◆ Aim of the exercise ◆
Your copy begins at the line with "JP1 pin 1: GND -> VC" and runs through the end of the data below. Set down only those lines exactly, without pictures.

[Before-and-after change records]

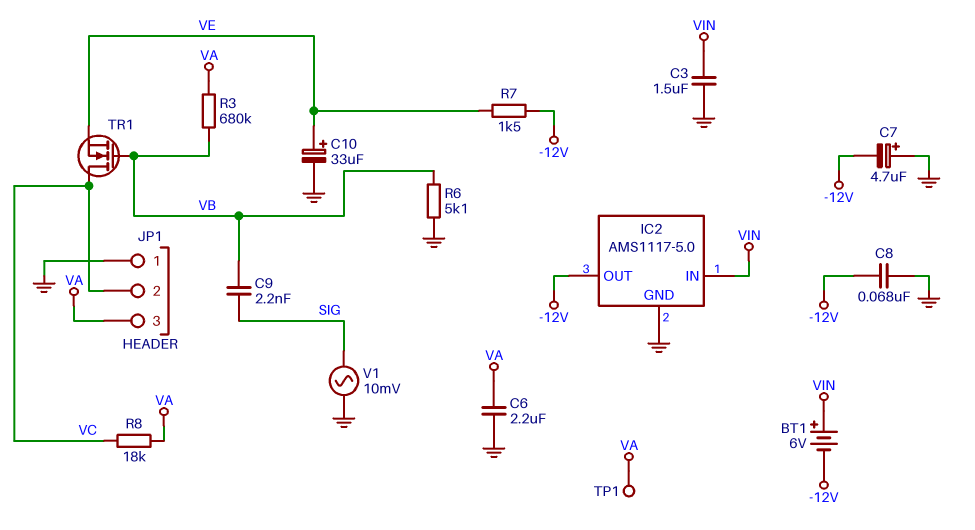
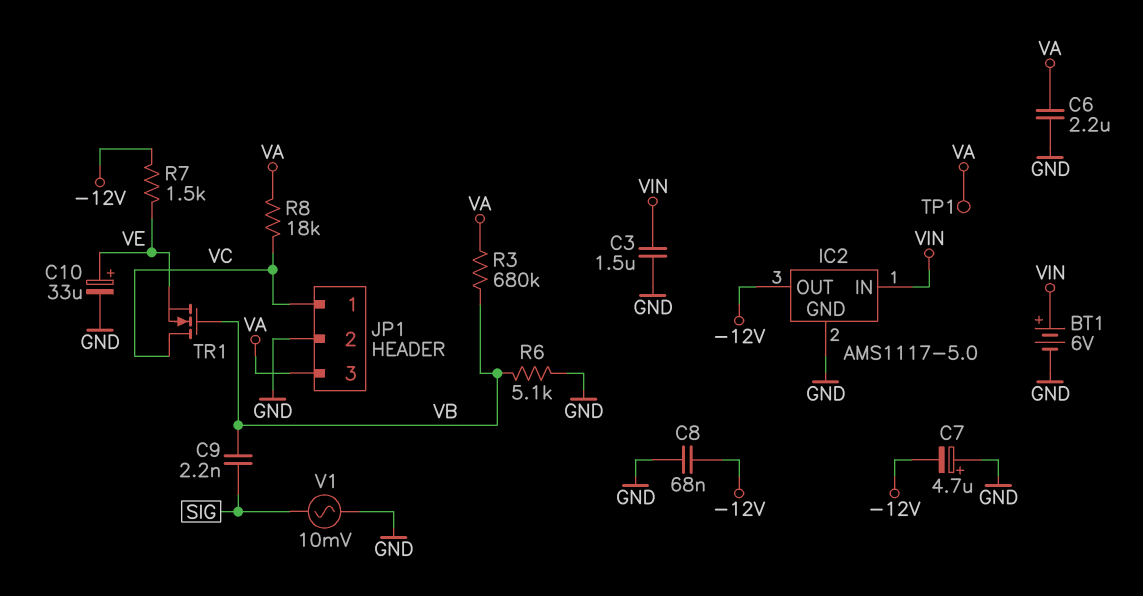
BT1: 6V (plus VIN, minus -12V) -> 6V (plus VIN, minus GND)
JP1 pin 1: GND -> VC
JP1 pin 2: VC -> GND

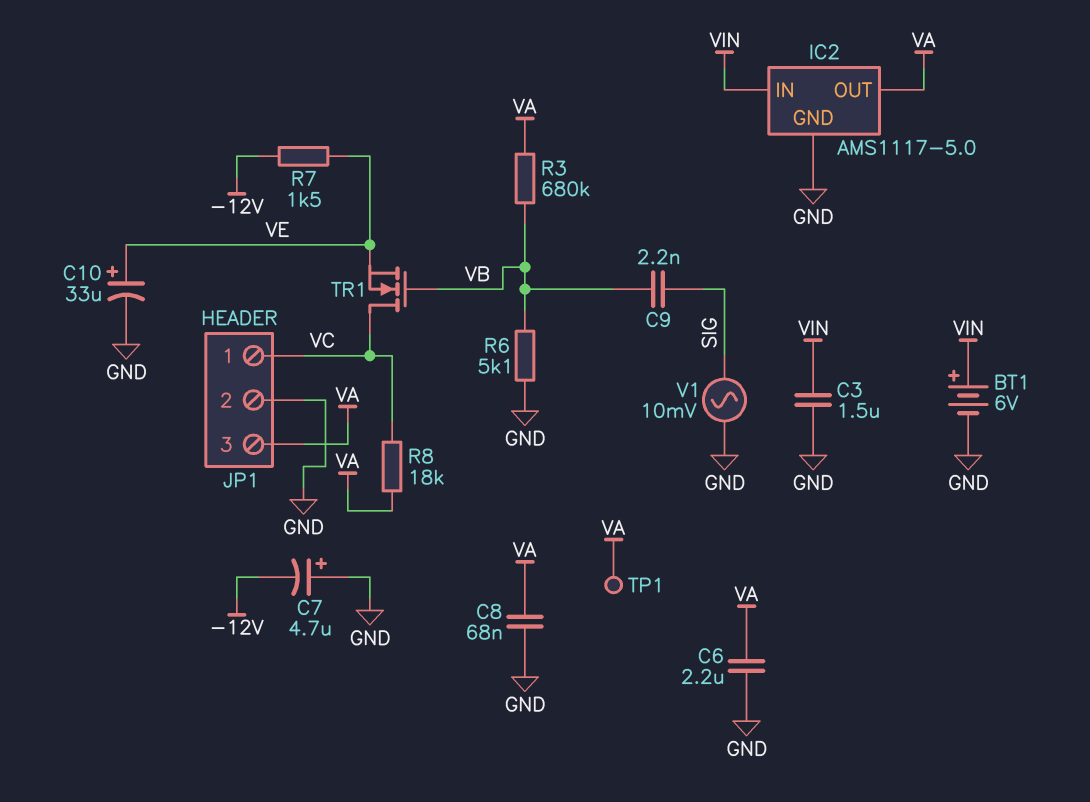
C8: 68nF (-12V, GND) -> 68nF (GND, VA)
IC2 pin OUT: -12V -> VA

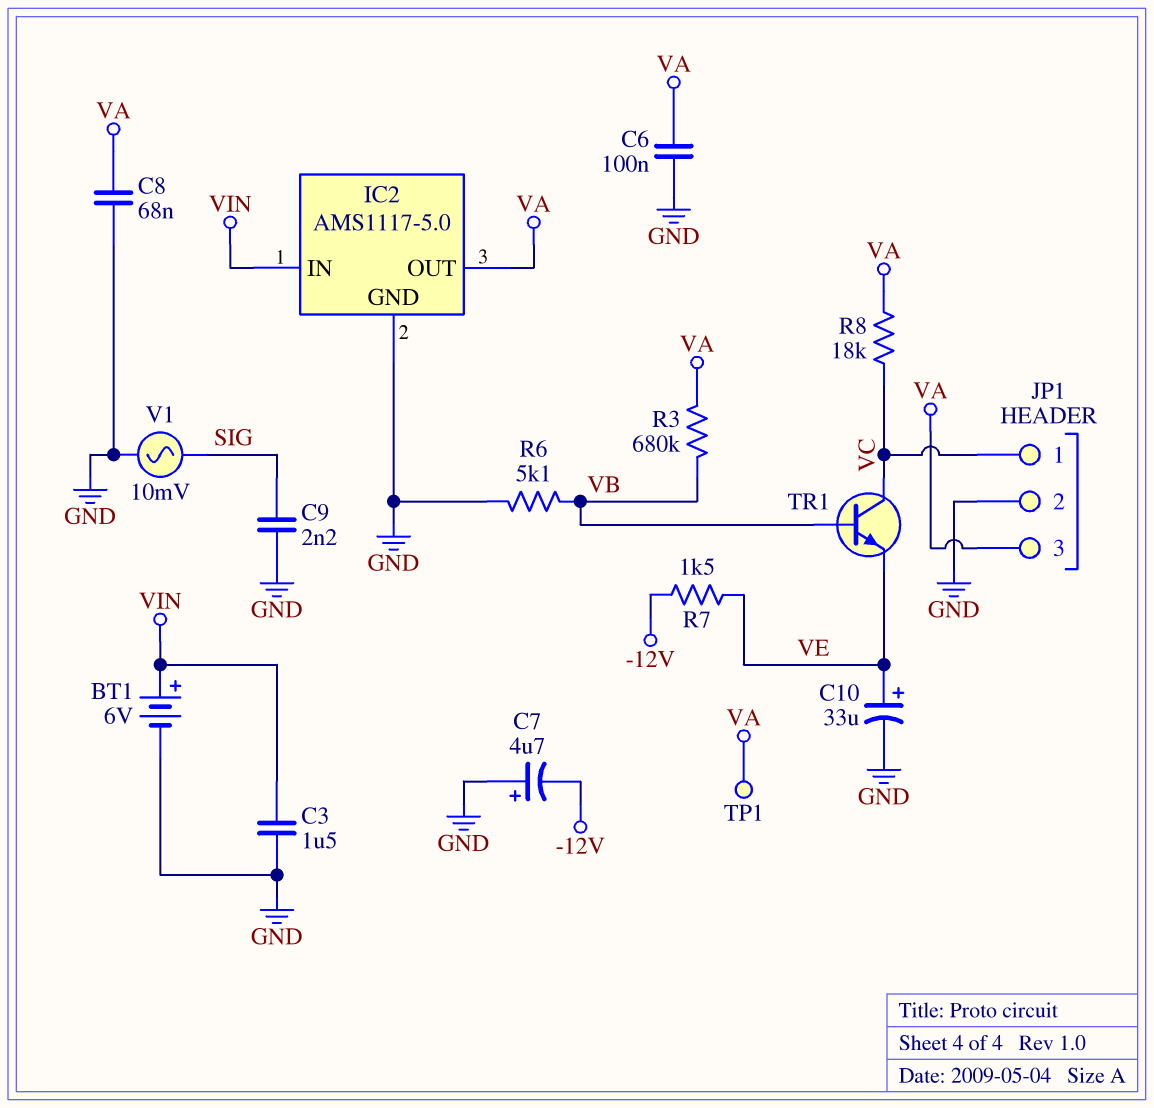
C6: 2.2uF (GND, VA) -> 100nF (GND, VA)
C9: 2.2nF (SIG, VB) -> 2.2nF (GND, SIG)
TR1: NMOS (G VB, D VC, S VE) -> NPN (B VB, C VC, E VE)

◆ Exercise output ◆
JP1 pin 1: GND -> VC
JP1 pin 2: VC -> GND

C8: 68nF (-12V, GND) -> 68nF (GND, VA)
IC2 pin OUT: -12V -> VA

C6: 2.2uF (GND, VA) -> 100nF (GND, VA)
C9: 2.2nF (SIG, VB) -> 2.2nF (GND, SIG)
TR1: NMOS (G VB, D VC, S VE) -> NPN (B VB, C VC, E VE)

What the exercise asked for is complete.